◆ What is needed
Reproduce the full listing below unchanged, apart from the pictures.

◆ Records supplied

——————————

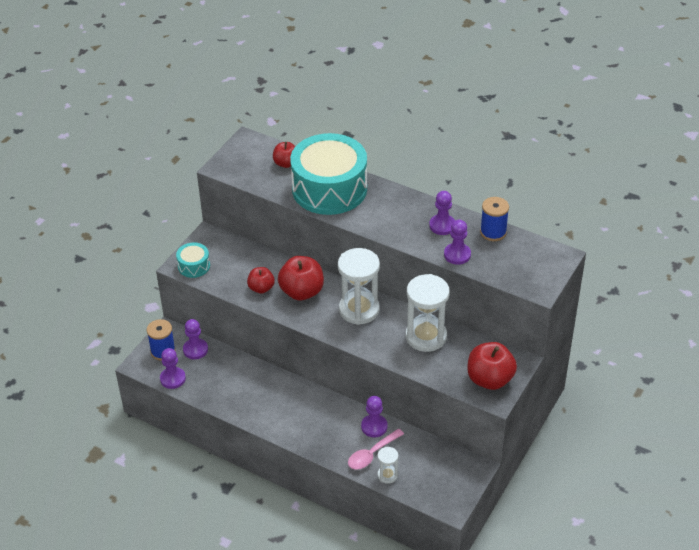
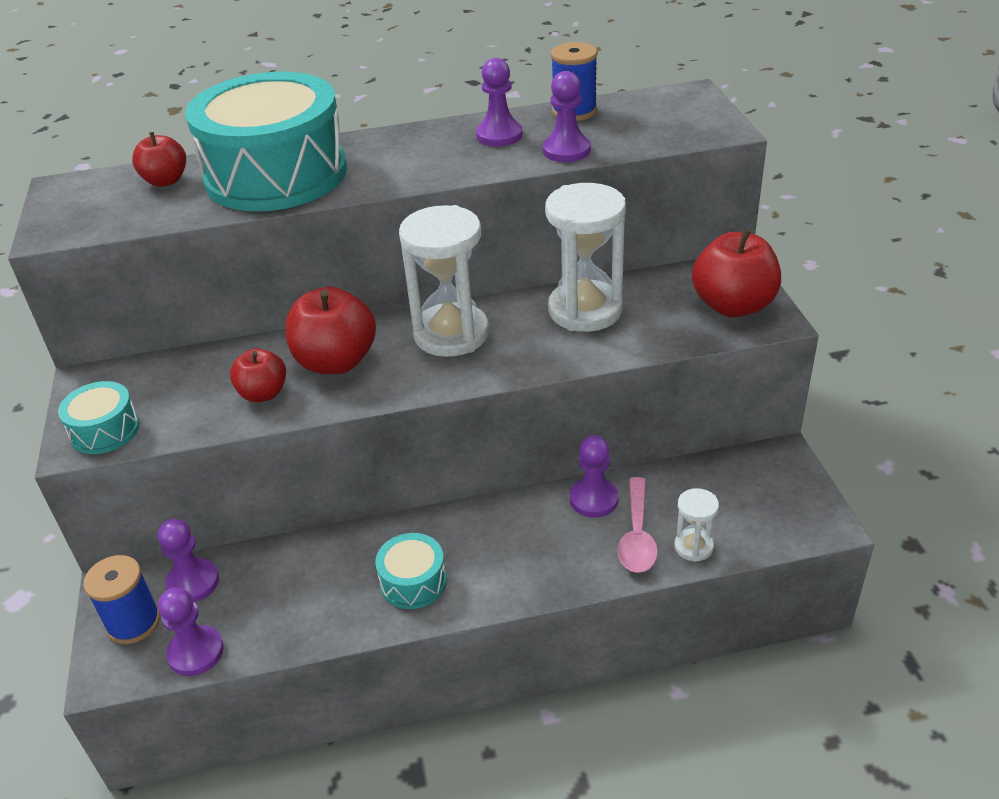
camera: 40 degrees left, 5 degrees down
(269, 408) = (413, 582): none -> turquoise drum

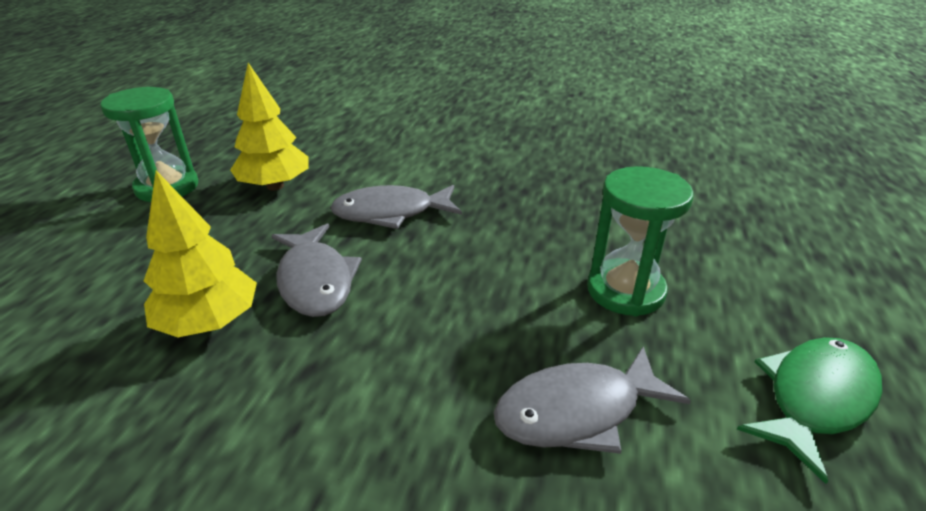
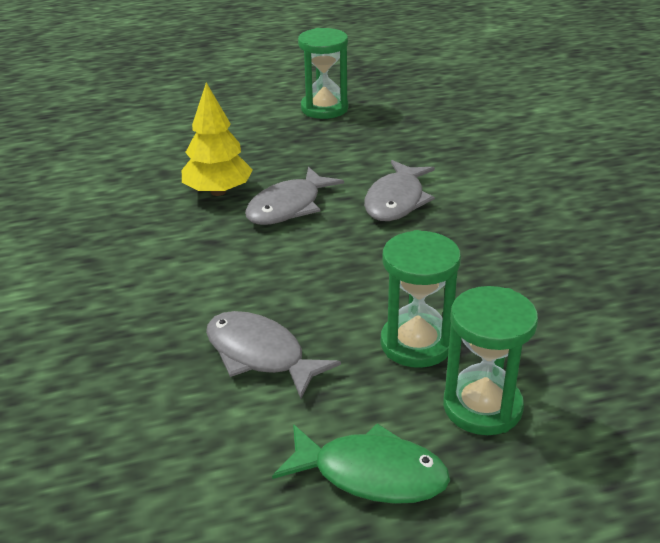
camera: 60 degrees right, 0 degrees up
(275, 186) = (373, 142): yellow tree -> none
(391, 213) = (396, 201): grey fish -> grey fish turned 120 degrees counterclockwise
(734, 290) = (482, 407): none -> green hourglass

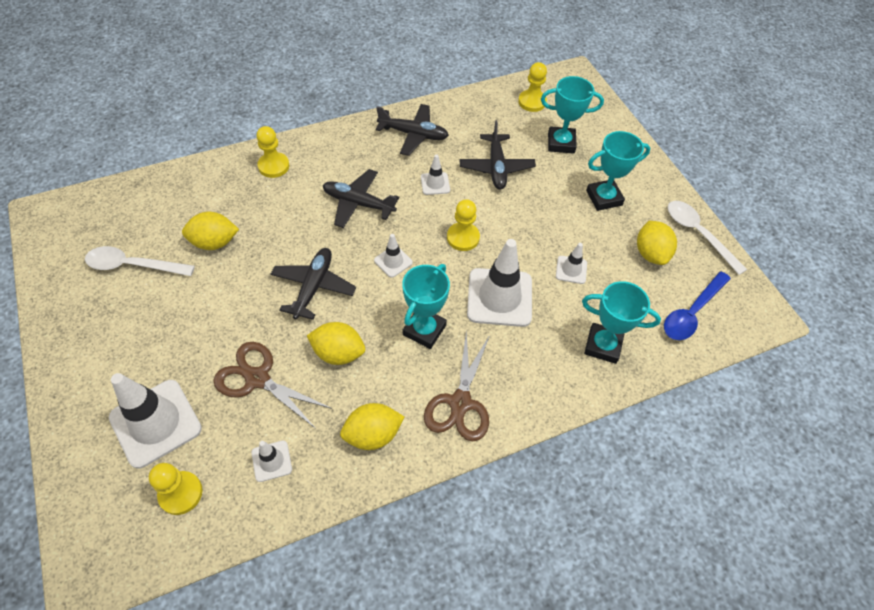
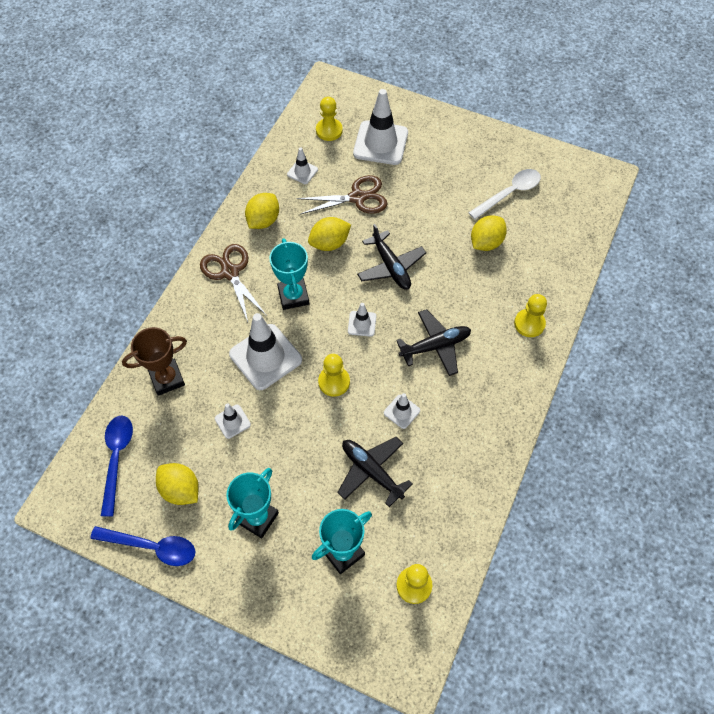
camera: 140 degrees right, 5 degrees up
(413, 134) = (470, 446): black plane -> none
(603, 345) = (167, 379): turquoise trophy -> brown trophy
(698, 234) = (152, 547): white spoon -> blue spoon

——————————

◆ Answer space
camera: 40 degrees left, 5 degrees down
(269, 408) = (413, 582): none -> turquoise drum

camera: 60 degrees right, 0 degrees up
(275, 186) = (373, 142): yellow tree -> none
(391, 213) = (396, 201): grey fish -> grey fish turned 120 degrees counterclockwise
(734, 290) = (482, 407): none -> green hourglass

camera: 140 degrees right, 5 degrees up
(413, 134) = (470, 446): black plane -> none
(603, 345) = (167, 379): turquoise trophy -> brown trophy
(698, 234) = (152, 547): white spoon -> blue spoon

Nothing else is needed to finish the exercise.